--- Data ---

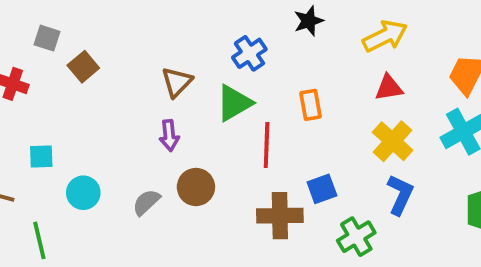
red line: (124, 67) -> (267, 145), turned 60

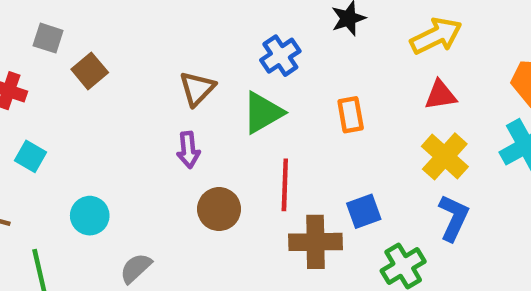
red line: (267, 145) -> (285, 185), moved
cyan square: (41, 156) -> (31, 156), moved, turned 32
gray semicircle: (146, 202) -> (136, 268), moved

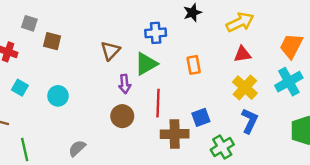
blue cross: (280, 56) -> (156, 33), turned 30
brown square: (90, 71) -> (52, 41), turned -36
purple arrow: (188, 150) -> (125, 84), moved
cyan circle: (90, 216) -> (58, 96), moved

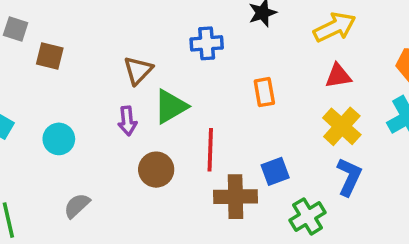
green triangle: (146, 64) -> (171, 106), moved
purple arrow: (125, 84) -> (127, 121), moved
gray semicircle: (77, 148) -> (77, 206), moved

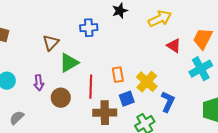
red triangle: (338, 76) -> (174, 46), moved, turned 42
orange rectangle: (264, 92) -> (118, 75), moved
purple arrow: (127, 121) -> (39, 83), moved
yellow cross: (342, 126) -> (147, 82), moved

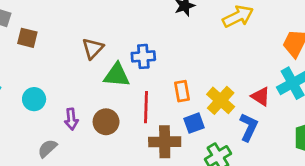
blue cross: (89, 28) -> (143, 56), moved
red triangle: (174, 46) -> (261, 96), moved
green triangle: (69, 63) -> (117, 75), turned 35
purple arrow: (39, 83) -> (71, 119), moved

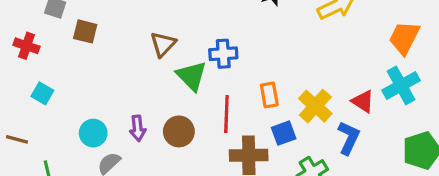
green triangle: (117, 75) -> (192, 76), turned 40
cyan circle: (34, 99) -> (93, 133), moved

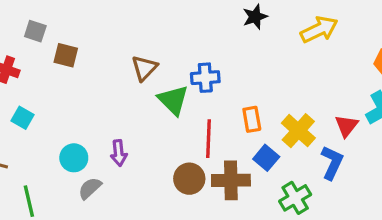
red triangle: (363, 101) -> (346, 126), turned 35
brown circle: (179, 131) -> (189, 179), moved
blue square: (284, 133) -> (266, 158), turned -30

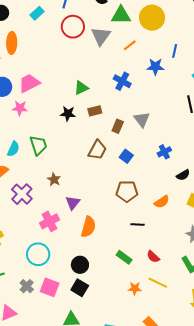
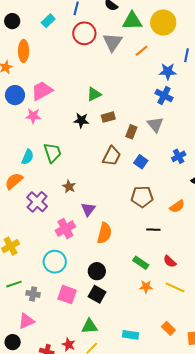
blue cross: (122, 81) -> (164, 95), moved
gray cross: (27, 286) -> (33, 294), moved, turned -32
orange star: (135, 288) -> (146, 287), moved

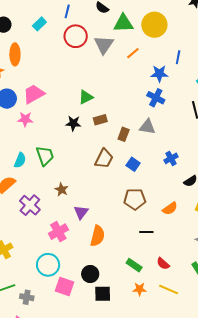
gray triangle: (155, 125) -> (147, 127), turned -42
black square: (97, 294) -> (103, 294), moved, turned -30
pink square: (67, 295) -> (64, 286), moved

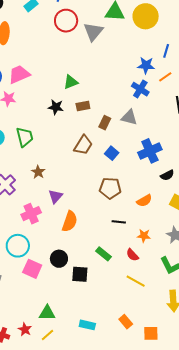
orange line: (133, 53) -> (165, 77), moved
blue cross: (171, 158) -> (150, 151), size x1.6
orange star: (140, 289) -> (144, 236), moved
black square: (103, 294) -> (80, 274), moved

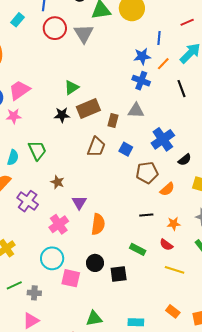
brown rectangle: (83, 106) -> (88, 109), size x1.6
brown pentagon: (110, 188) -> (147, 173), moved

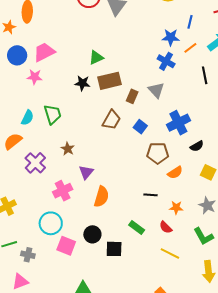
gray triangle: (136, 111) -> (156, 90), turned 36

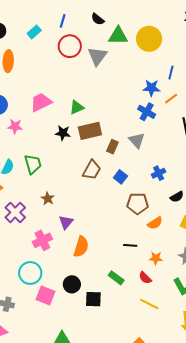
pink trapezoid: (44, 52) -> (41, 102), moved
blue cross: (178, 123) -> (159, 173), size x0.6

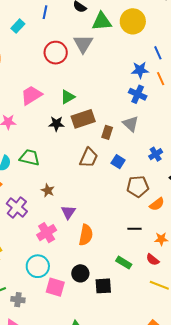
red circle: (70, 46) -> (56, 53), moved
blue line: (171, 73) -> (158, 53), turned -32
orange line: (171, 99) -> (161, 79), turned -72
green trapezoid: (33, 164) -> (30, 158), turned -55

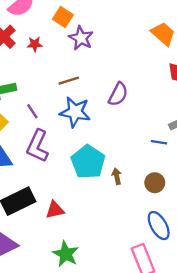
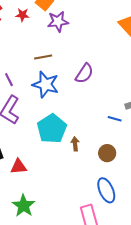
purple star: (81, 38) -> (58, 22), turned 30
red star: (35, 44) -> (22, 15), moved

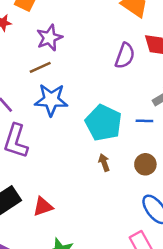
purple star: (58, 22) -> (49, 38), moved
purple semicircle: (84, 73) -> (125, 56), moved
cyan pentagon: (52, 129) -> (104, 123), moved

---

▸ What you should do: Nothing but the lines from the start of the listing through the line with "red triangle: (174, 46) -> (261, 96), moved" belongs in the answer, each one retyped exactly and without pictures.

▸ Answer box:
red line: (124, 67) -> (267, 145), turned 60

red line: (267, 145) -> (285, 185), moved
cyan square: (41, 156) -> (31, 156), moved, turned 32
gray semicircle: (146, 202) -> (136, 268), moved

blue cross: (280, 56) -> (156, 33), turned 30
brown square: (90, 71) -> (52, 41), turned -36
purple arrow: (188, 150) -> (125, 84), moved
cyan circle: (90, 216) -> (58, 96), moved

green triangle: (146, 64) -> (171, 106), moved
purple arrow: (125, 84) -> (127, 121), moved
gray semicircle: (77, 148) -> (77, 206), moved

red triangle: (338, 76) -> (174, 46), moved, turned 42
orange rectangle: (264, 92) -> (118, 75), moved
purple arrow: (127, 121) -> (39, 83), moved
yellow cross: (342, 126) -> (147, 82), moved

blue cross: (89, 28) -> (143, 56), moved
red triangle: (174, 46) -> (261, 96), moved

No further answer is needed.